:: Aim of the exercise ::
Repeat exactly, and only, the lines from the one containing "P7 pin 2: VA -> GND" through the last line of the data below.

+++ Provided data +++

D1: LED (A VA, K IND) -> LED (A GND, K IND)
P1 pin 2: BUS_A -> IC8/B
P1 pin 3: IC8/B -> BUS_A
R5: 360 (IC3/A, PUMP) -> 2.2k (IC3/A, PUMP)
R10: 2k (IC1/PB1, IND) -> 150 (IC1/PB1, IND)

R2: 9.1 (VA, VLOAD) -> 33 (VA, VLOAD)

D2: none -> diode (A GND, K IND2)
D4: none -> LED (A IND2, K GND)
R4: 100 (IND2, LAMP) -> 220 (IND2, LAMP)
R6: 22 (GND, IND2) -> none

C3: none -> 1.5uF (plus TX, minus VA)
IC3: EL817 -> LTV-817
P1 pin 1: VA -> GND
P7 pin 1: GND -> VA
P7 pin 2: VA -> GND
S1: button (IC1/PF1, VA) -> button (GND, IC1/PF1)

+++

:: Answer area ::
P7 pin 2: VA -> GND
S1: button (IC1/PF1, VA) -> button (GND, IC1/PF1)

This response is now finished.